Records provided Start Marker

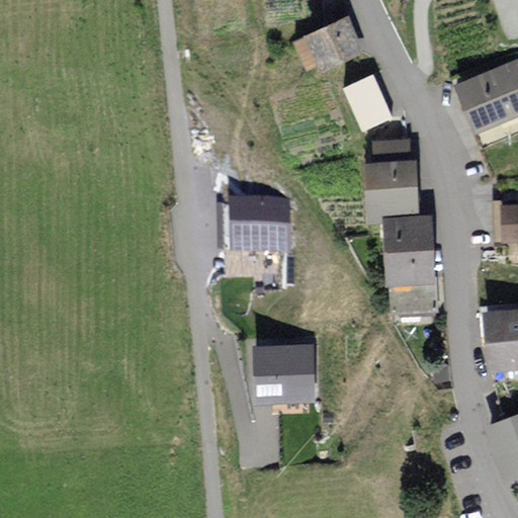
[(360,49),(345,18),(309,35),(324,67),(360,49)]
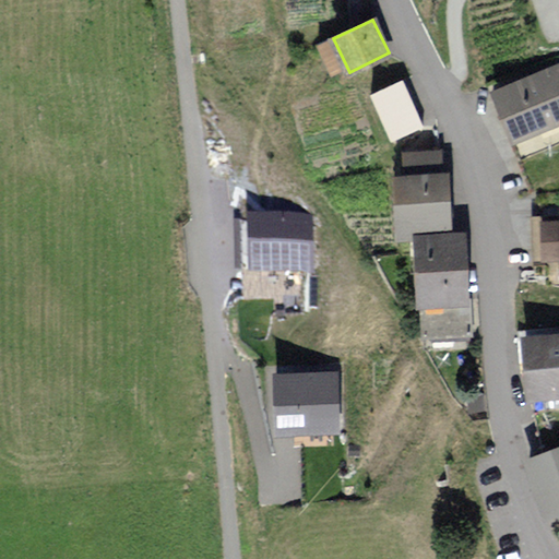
[(558,64),(497,91),(506,114),(518,142),(522,154),(558,139),(558,64)]
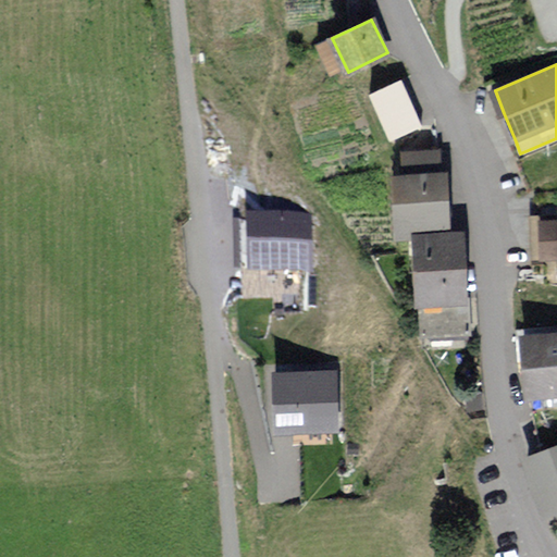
[(418,124),(400,82),(374,93),(392,135),(418,124)]
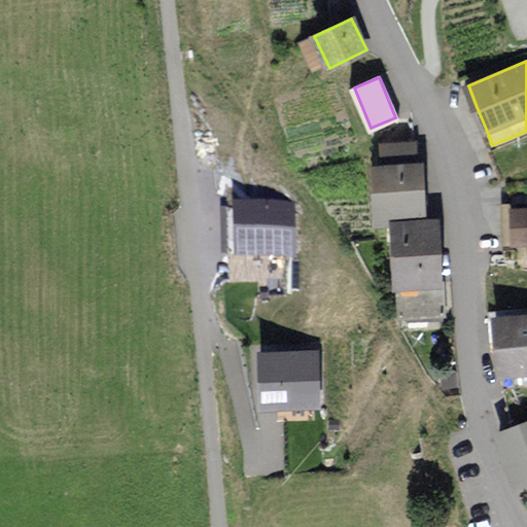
[(374,167),(377,221),(392,221),(424,219),(422,164),(416,164),(415,144),(383,145),(384,166),(374,167)]
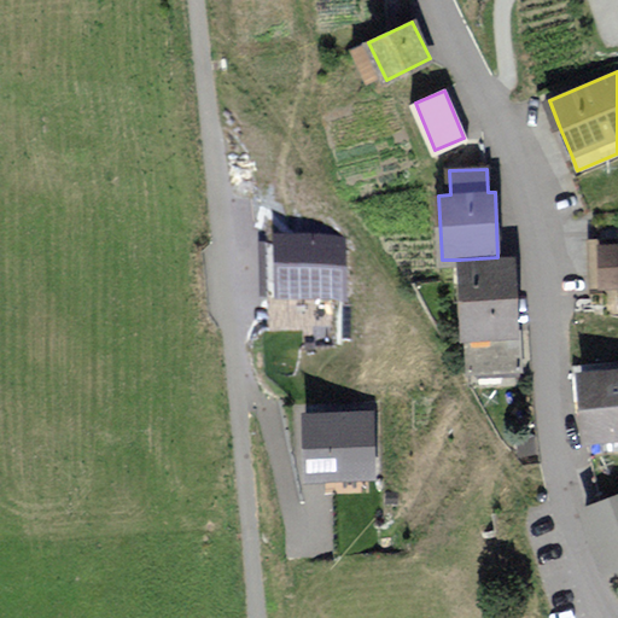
[(340,240),(270,243),(272,302),(342,299),(340,240)]
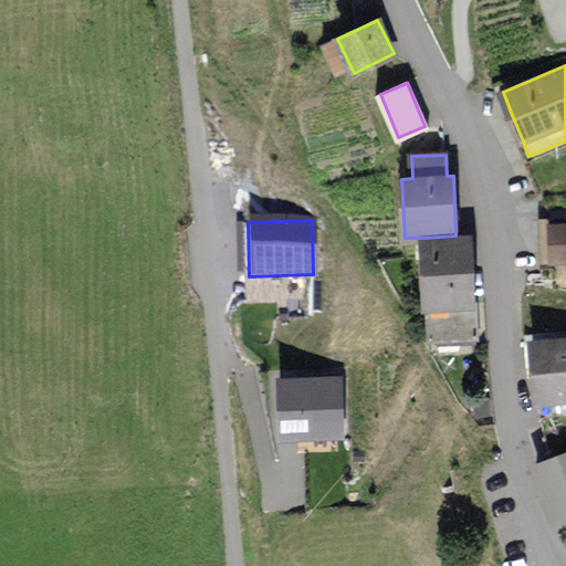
[(565,223),(549,224),(552,262),(565,261),(565,223)]
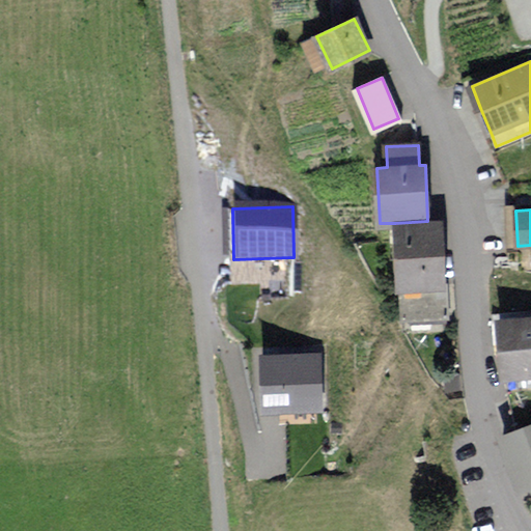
[(444,287),(441,221),(427,221),(395,223),(398,289),(401,289),(444,287)]
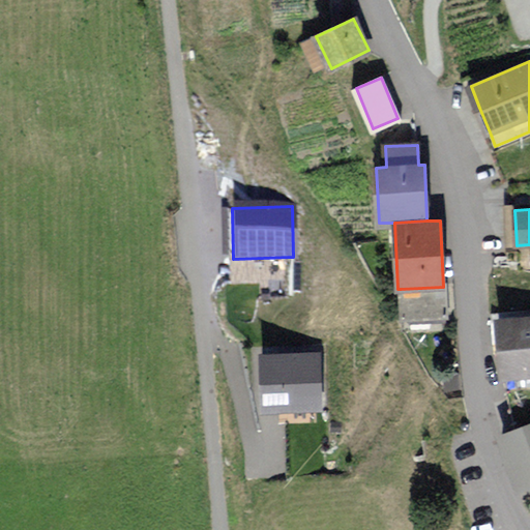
[(449,287),(443,287),(401,289),(402,324),(450,322),(449,287)]
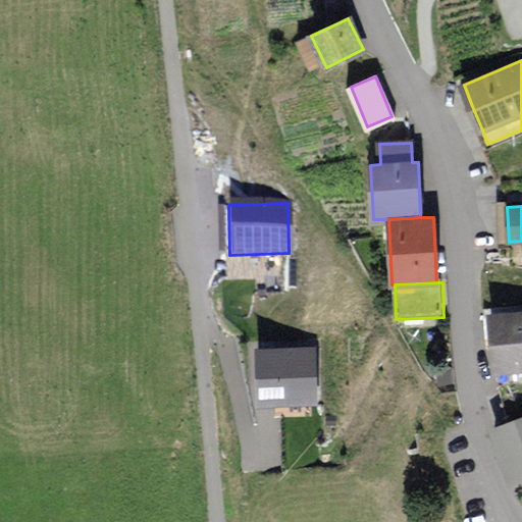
[(521,312),(491,316),(497,372),(521,369),(521,312)]
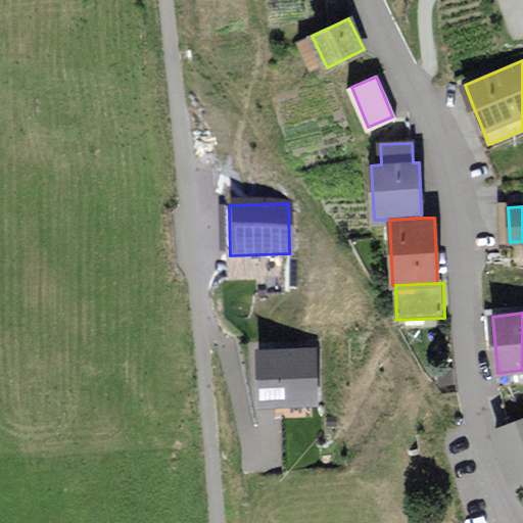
[(316,401),(315,347),(258,349),(259,403),(316,401)]
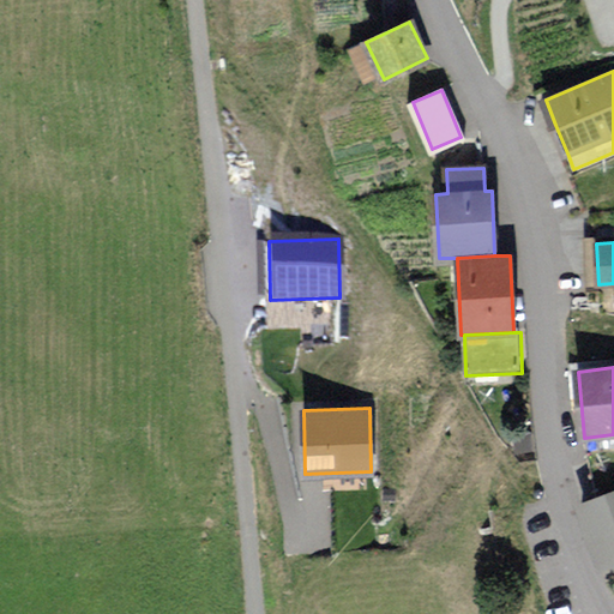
[(613,494),(579,506),(600,566),(613,560),(613,494)]
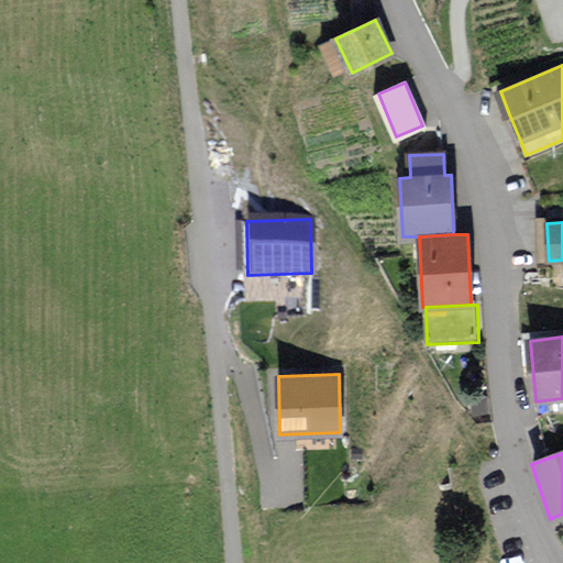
All buildings are outlined.
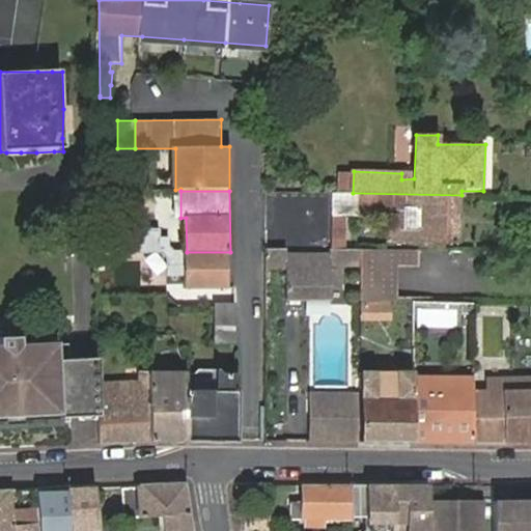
[(353,193),(333,192),(333,216),(388,218),(388,211),(408,211),(408,229),(397,230),(397,244),(462,245),(462,195),(353,193)]
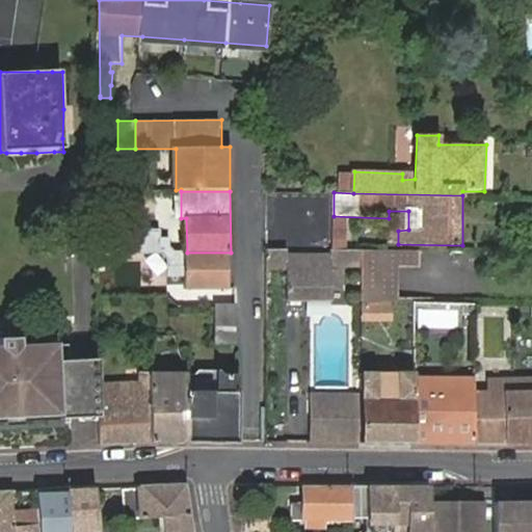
[(290,248),(270,249),(269,271),(289,271),(288,302),(333,303),(334,269),(352,265),(352,278),(363,278),(363,251),(347,251),(333,257),(290,257),(290,248)]
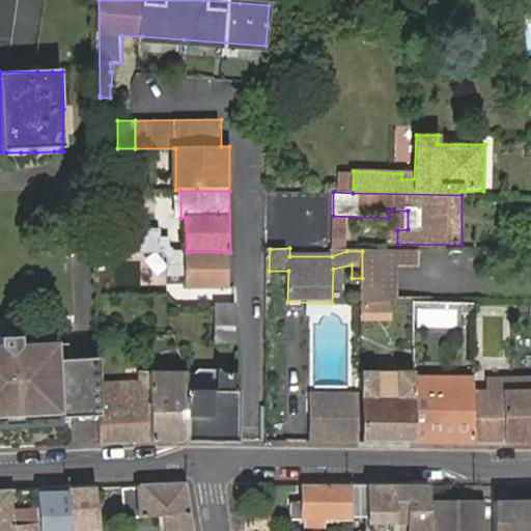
[(393,302),(393,250),(362,250),(362,251),(362,278),(362,300),(393,302)]
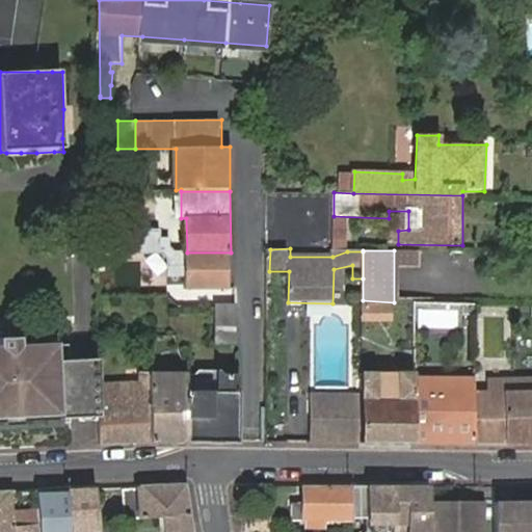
[(231,253),(187,253),(176,254),(169,254),(170,274),(187,274),(187,290),(231,289),(231,253)]
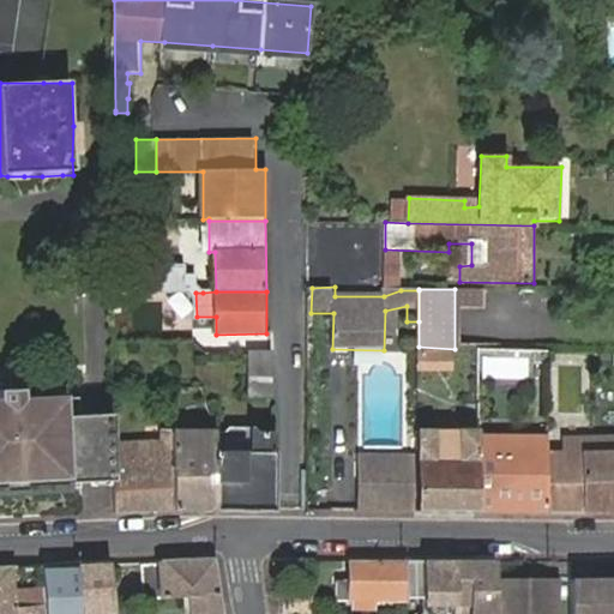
[(487,378),(531,378),(531,348),(487,348),(487,378)]
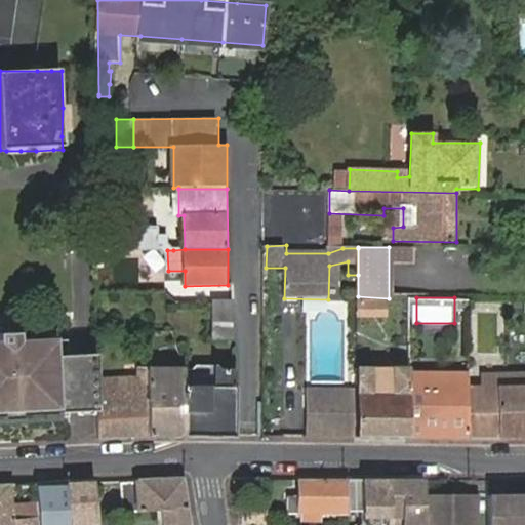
[(328,309),(328,299),(284,298),(284,309),(328,309)]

Records provided End Marker

Prompt: Each record above needs to be retyped exactly, without any pictures.

Solution:
[(360,49),(345,18),(309,35),(324,67),(360,49)]
[(558,64),(497,91),(506,114),(518,142),(522,154),(558,139),(558,64)]
[(418,124),(400,82),(374,93),(392,135),(418,124)]
[(374,167),(377,221),(392,221),(424,219),(422,164),(416,164),(415,144),(383,145),(384,166),(374,167)]
[(340,240),(270,243),(272,302),(342,299),(340,240)]
[(565,223),(549,224),(552,262),(565,261),(565,223)]
[(444,287),(441,221),(427,221),(395,223),(398,289),(401,289),(444,287)]
[(449,287),(443,287),(401,289),(402,324),(450,322),(449,287)]
[(521,312),(491,316),(497,372),(521,369),(521,312)]
[(316,401),(315,347),(258,349),(259,403),(316,401)]
[(613,494),(579,506),(600,566),(613,560),(613,494)]
All buildings are outlined.
[(353,193),(333,192),(333,216),(388,218),(388,211),(408,211),(408,229),(397,230),(397,244),(462,245),(462,195),(353,193)]
[(290,248),(270,249),(269,271),(289,271),(288,302),(333,303),(334,269),(352,265),(352,278),(363,278),(363,251),(347,251),(333,257),(290,257),(290,248)]
[(393,302),(393,250),(362,250),(362,251),(362,278),(362,300),(393,302)]
[(231,253),(187,253),(176,254),(169,254),(170,274),(187,274),(187,290),(231,289),(231,253)]
[(487,378),(531,378),(531,348),(487,348),(487,378)]
[(328,309),(328,299),(284,298),(284,309),(328,309)]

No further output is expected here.